=== DIRECTIONS ===
Please reproduce the data exactly and omit the pictures.

=== PROVIDED RECORDS ===
○ ○ ○ ○

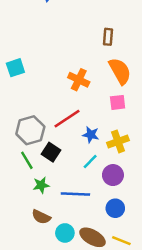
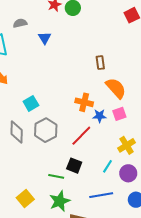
gray hexagon: (30, 130) -> (46, 130), moved
blue star: (91, 135) -> (100, 116), moved
green line: (27, 160) -> (56, 176), turned -35
green star: (41, 185) -> (60, 201), moved, size x1.5

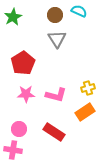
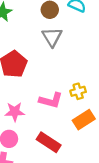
yellow cross: (88, 88) -> (78, 91), moved
pink star: (26, 94) -> (15, 112), moved

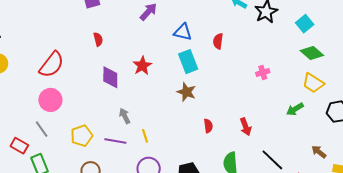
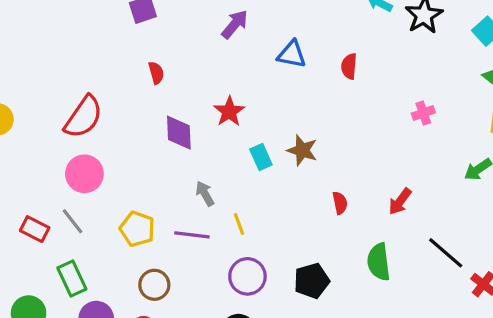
cyan rectangle: (188, 62) -> (261, 157), moved, size x0.7
red arrow: (246, 127) -> (400, 201), turned 60
yellow pentagon: (82, 136) -> (137, 229), turned -30
red rectangle: (19, 146) -> (35, 229), moved

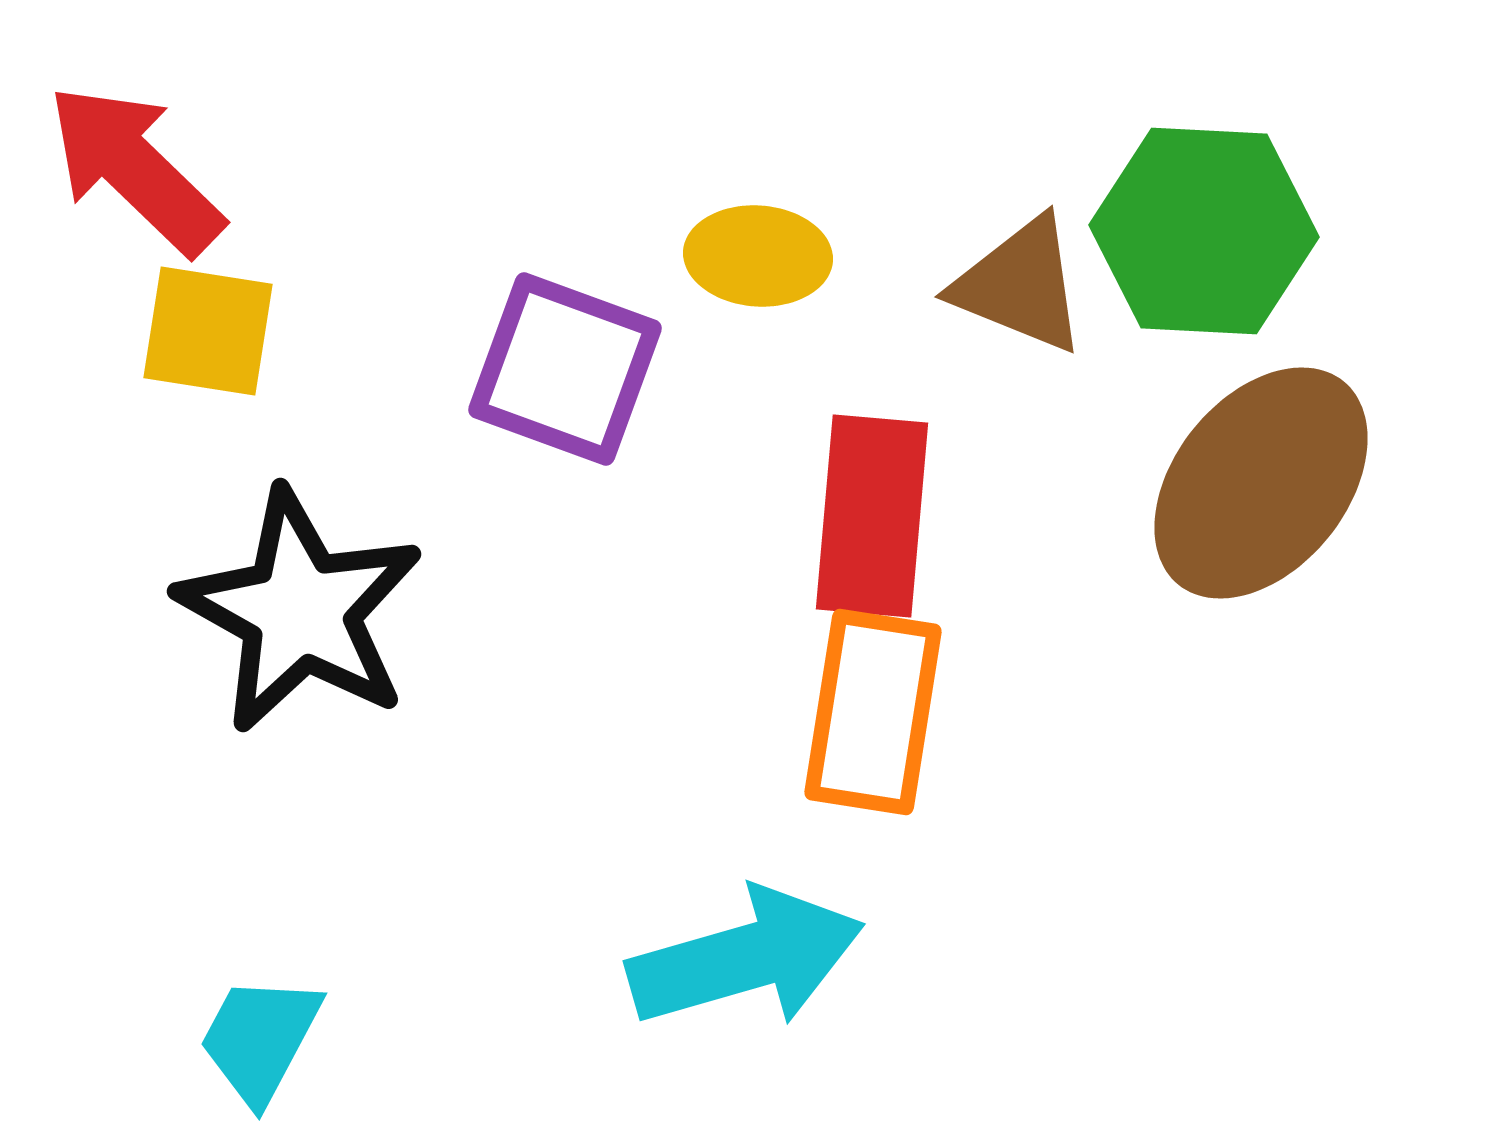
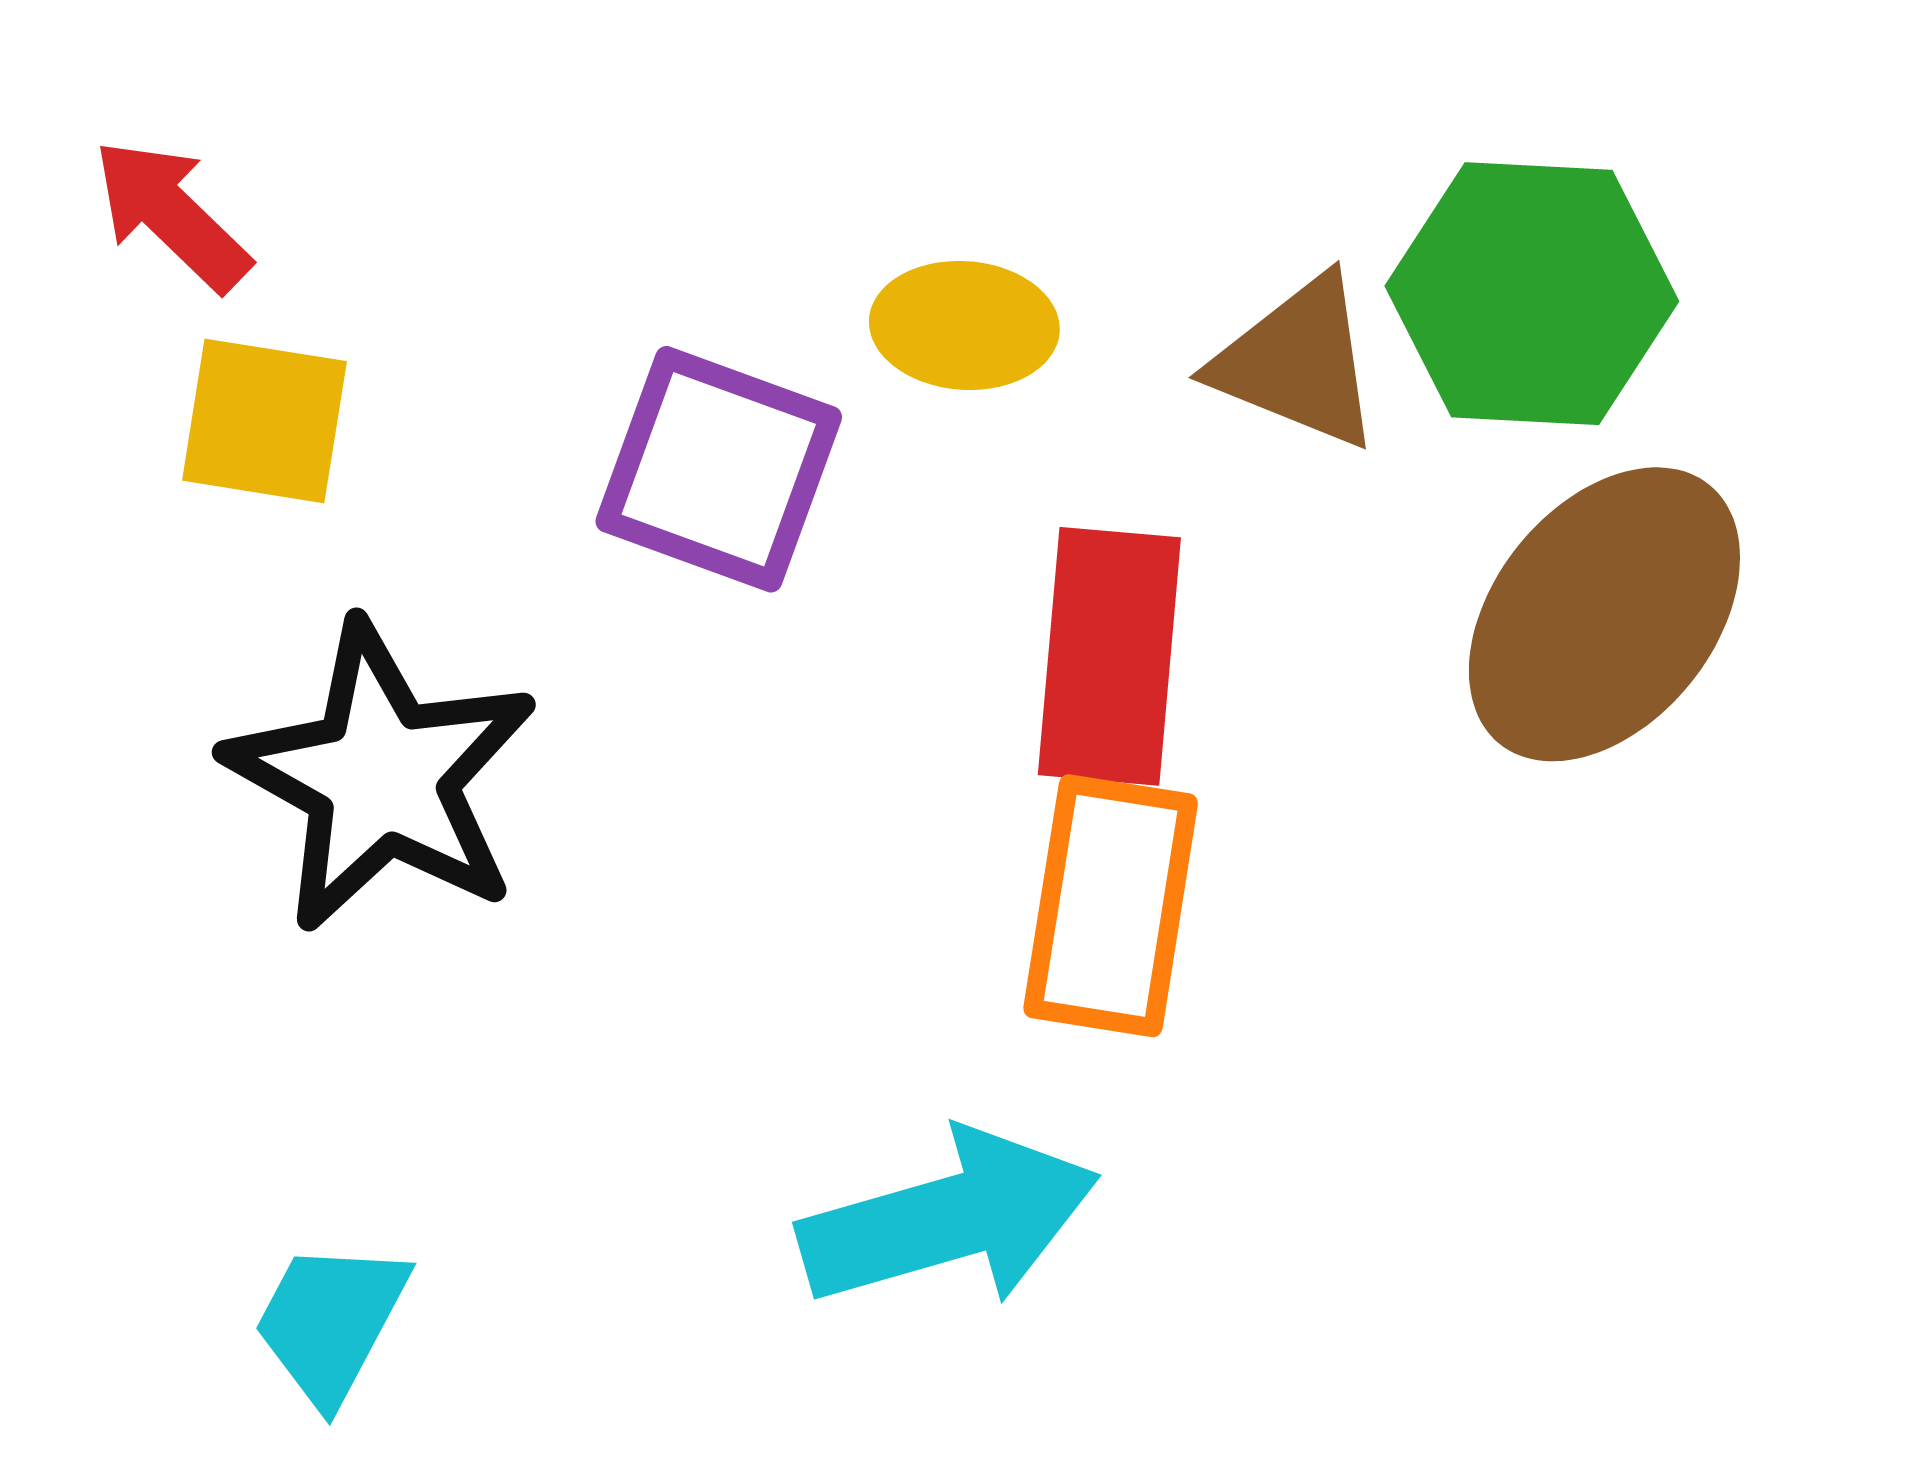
red arrow: (135, 169) -> (171, 215), size x0.7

○ ○ ○ ○

=== TASK OUTPUT ===
gray hexagon: (30, 130) -> (46, 130), moved
blue star: (91, 135) -> (100, 116), moved
green line: (27, 160) -> (56, 176), turned -35
green star: (41, 185) -> (60, 201), moved, size x1.5

yellow cross: (88, 88) -> (78, 91), moved
pink star: (26, 94) -> (15, 112), moved

cyan rectangle: (188, 62) -> (261, 157), moved, size x0.7
red arrow: (246, 127) -> (400, 201), turned 60
yellow pentagon: (82, 136) -> (137, 229), turned -30
red rectangle: (19, 146) -> (35, 229), moved

red arrow: (135, 169) -> (171, 215), size x0.7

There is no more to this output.